"""

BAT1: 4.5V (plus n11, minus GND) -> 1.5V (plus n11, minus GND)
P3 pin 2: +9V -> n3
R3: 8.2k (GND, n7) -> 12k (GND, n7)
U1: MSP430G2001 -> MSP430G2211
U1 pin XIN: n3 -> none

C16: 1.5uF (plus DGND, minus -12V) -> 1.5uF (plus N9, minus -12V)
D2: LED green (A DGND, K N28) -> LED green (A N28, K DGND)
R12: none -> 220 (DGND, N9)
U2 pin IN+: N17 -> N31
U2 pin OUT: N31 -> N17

"""

* Your task *
Every entry should be printed again exactly as written.

* Worked solution *
BAT1: 4.5V (plus n11, minus GND) -> 1.5V (plus n11, minus GND)
P3 pin 2: +9V -> n3
R3: 8.2k (GND, n7) -> 12k (GND, n7)
U1: MSP430G2001 -> MSP430G2211
U1 pin XIN: n3 -> none

C16: 1.5uF (plus DGND, minus -12V) -> 1.5uF (plus N9, minus -12V)
D2: LED green (A DGND, K N28) -> LED green (A N28, K DGND)
R12: none -> 220 (DGND, N9)
U2 pin IN+: N17 -> N31
U2 pin OUT: N31 -> N17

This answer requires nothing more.